[Data provided — start]
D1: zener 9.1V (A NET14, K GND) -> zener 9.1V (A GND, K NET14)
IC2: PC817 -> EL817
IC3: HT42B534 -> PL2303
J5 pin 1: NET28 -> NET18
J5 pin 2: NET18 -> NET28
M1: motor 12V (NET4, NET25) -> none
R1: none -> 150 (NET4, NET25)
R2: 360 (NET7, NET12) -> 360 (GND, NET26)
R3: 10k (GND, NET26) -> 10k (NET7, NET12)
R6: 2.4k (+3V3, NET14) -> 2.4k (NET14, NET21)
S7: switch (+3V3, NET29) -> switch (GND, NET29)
[Data provided — finish]
[Data provided — start]
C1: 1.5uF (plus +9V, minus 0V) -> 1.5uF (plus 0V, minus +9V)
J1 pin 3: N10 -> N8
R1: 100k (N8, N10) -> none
[Data provided — finish]
[Data provided — start]
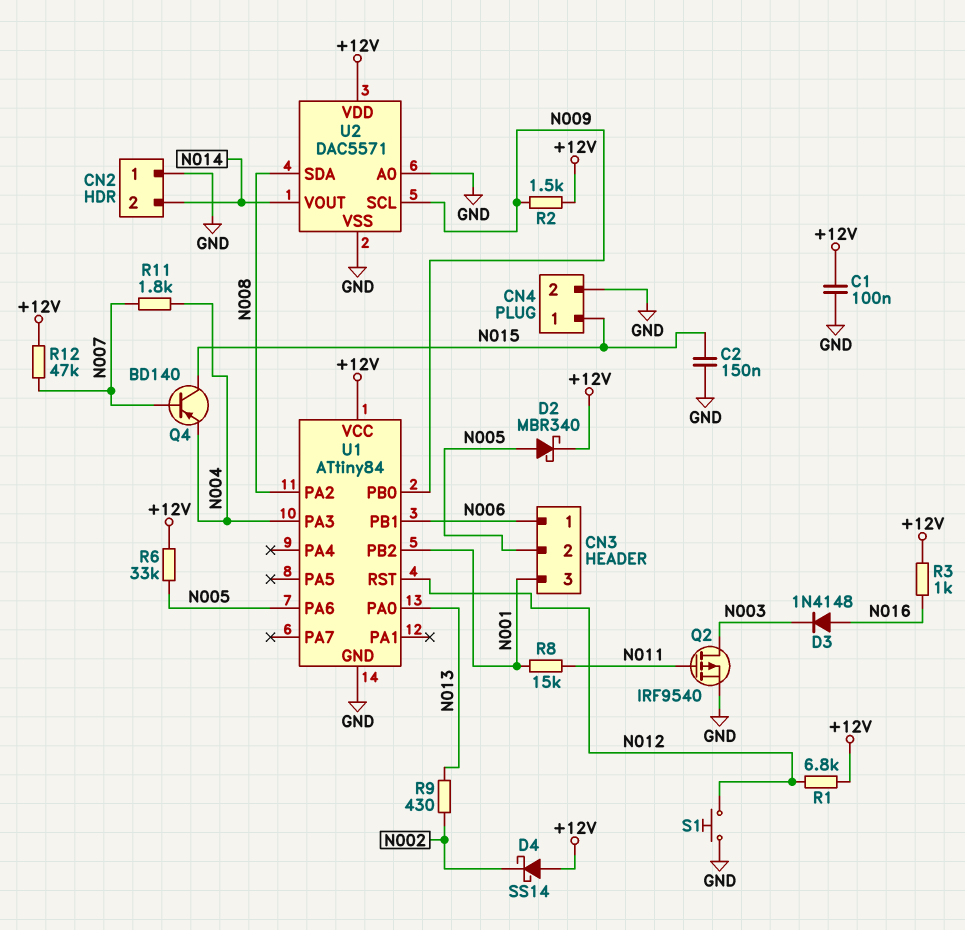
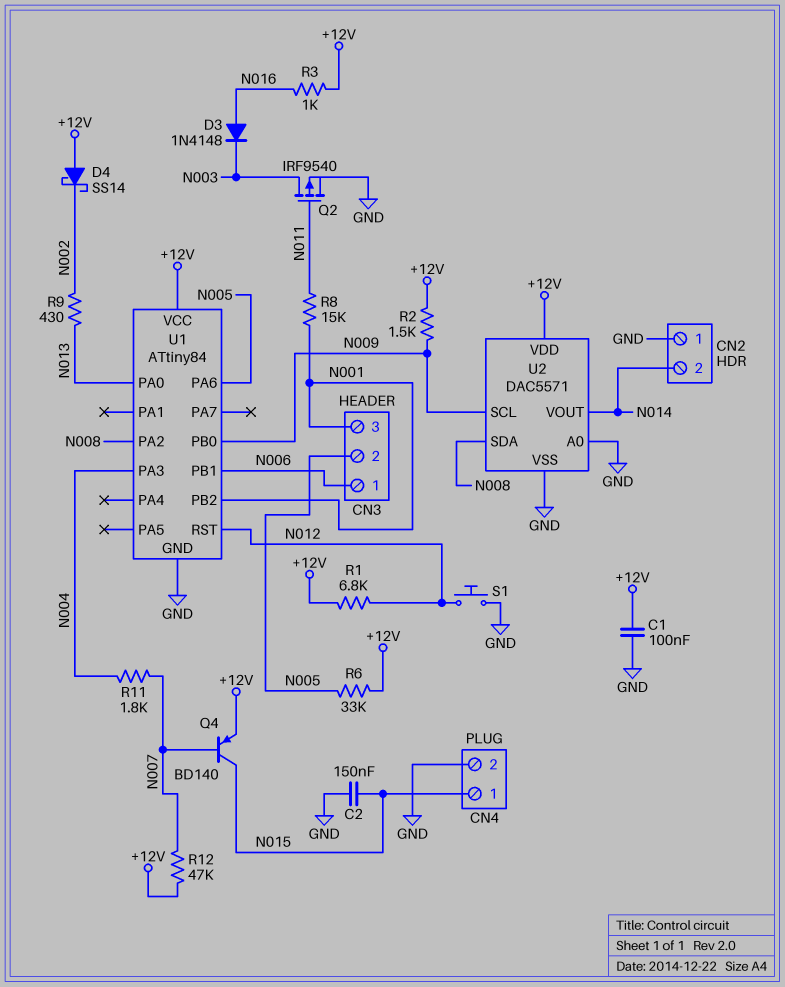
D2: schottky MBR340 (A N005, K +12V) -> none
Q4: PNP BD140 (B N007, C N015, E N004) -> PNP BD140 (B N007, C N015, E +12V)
[Data provided — finish]
:: What you have to do ::
Once a line of the records is found to contain "none", copy it out.

:: The completed task ::
M1: motor 12V (NET4, NET25) -> none
R1: none -> 150 (NET4, NET25)
R1: 100k (N8, N10) -> none
D2: schottky MBR340 (A N005, K +12V) -> none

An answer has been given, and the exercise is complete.